::: SUPPLIED MATERIAL :::

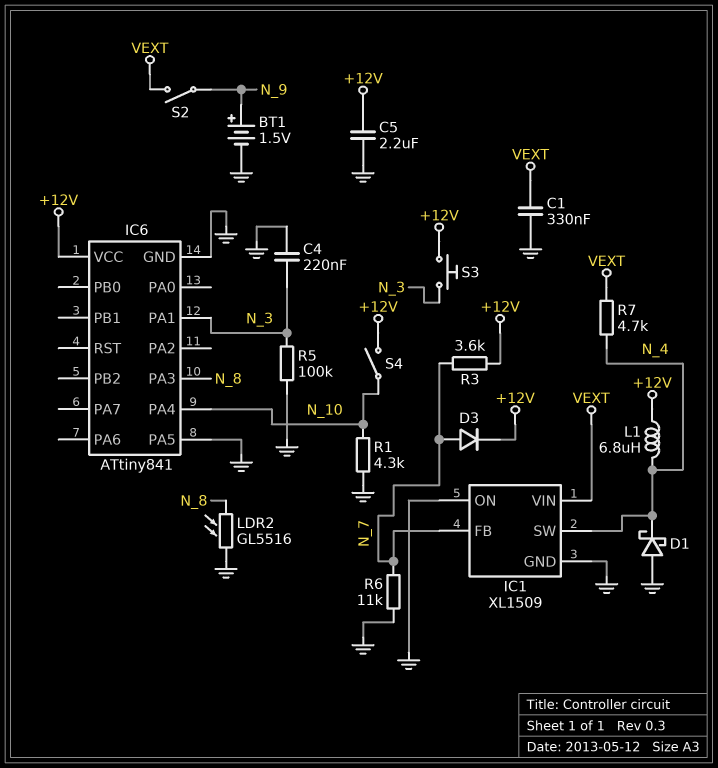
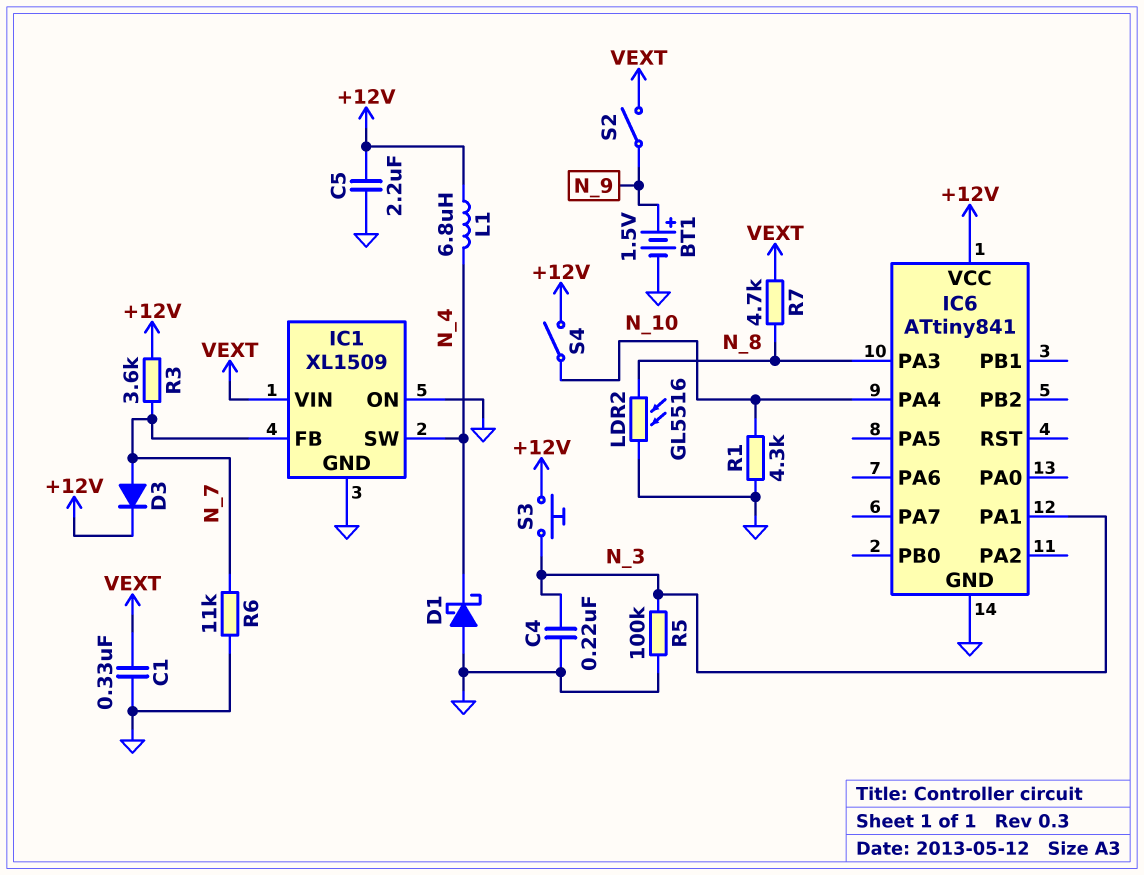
IC6 pin PA5: GND -> none
R7: 4.7k (N_4, VEXT) -> 4.7k (N_8, VEXT)

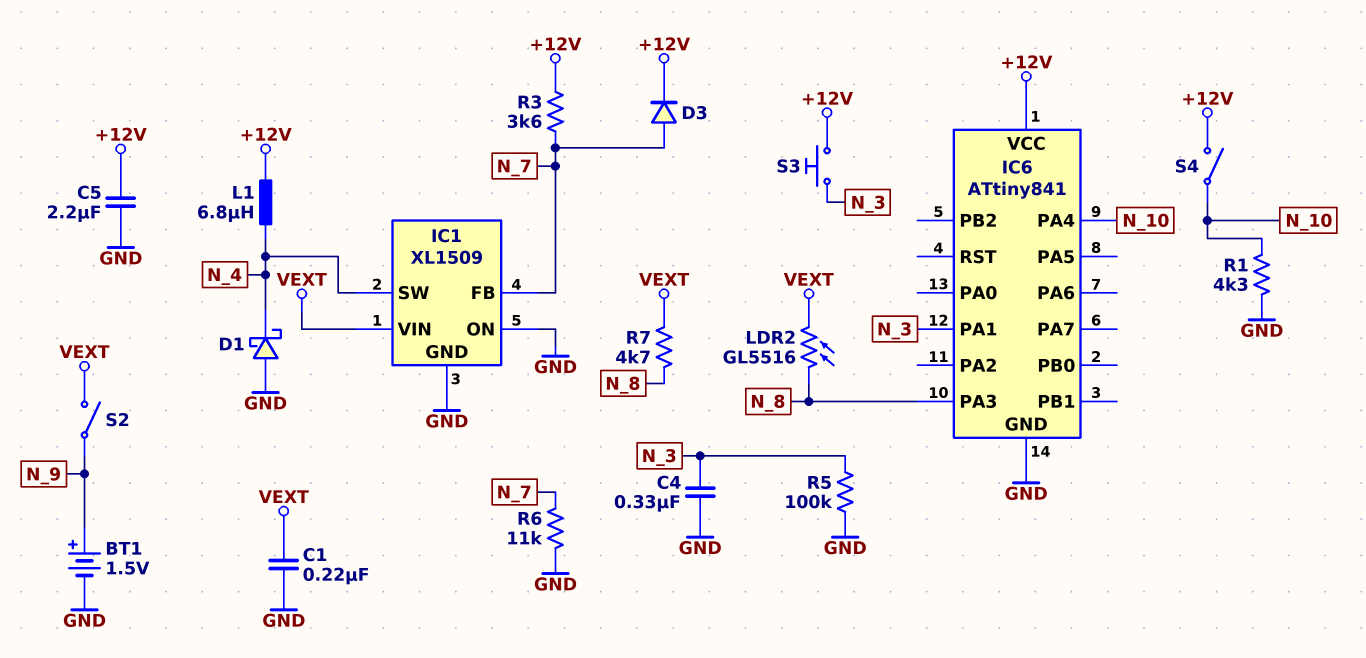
C1: 330nF (GND, VEXT) -> 220nF (GND, VEXT)
C4: 220nF (GND, N_3) -> 330nF (GND, N_3)
LDR2: GL5516 (GND, N_8) -> GL5516 (N_8, VEXT)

:::

__PROBLEM DESCRIPTION__
Please retype every record above exactly, leaving out the pictures.

__YOUR RESPONSE__
IC6 pin PA5: GND -> none
R7: 4.7k (N_4, VEXT) -> 4.7k (N_8, VEXT)

C1: 330nF (GND, VEXT) -> 220nF (GND, VEXT)
C4: 220nF (GND, N_3) -> 330nF (GND, N_3)
LDR2: GL5516 (GND, N_8) -> GL5516 (N_8, VEXT)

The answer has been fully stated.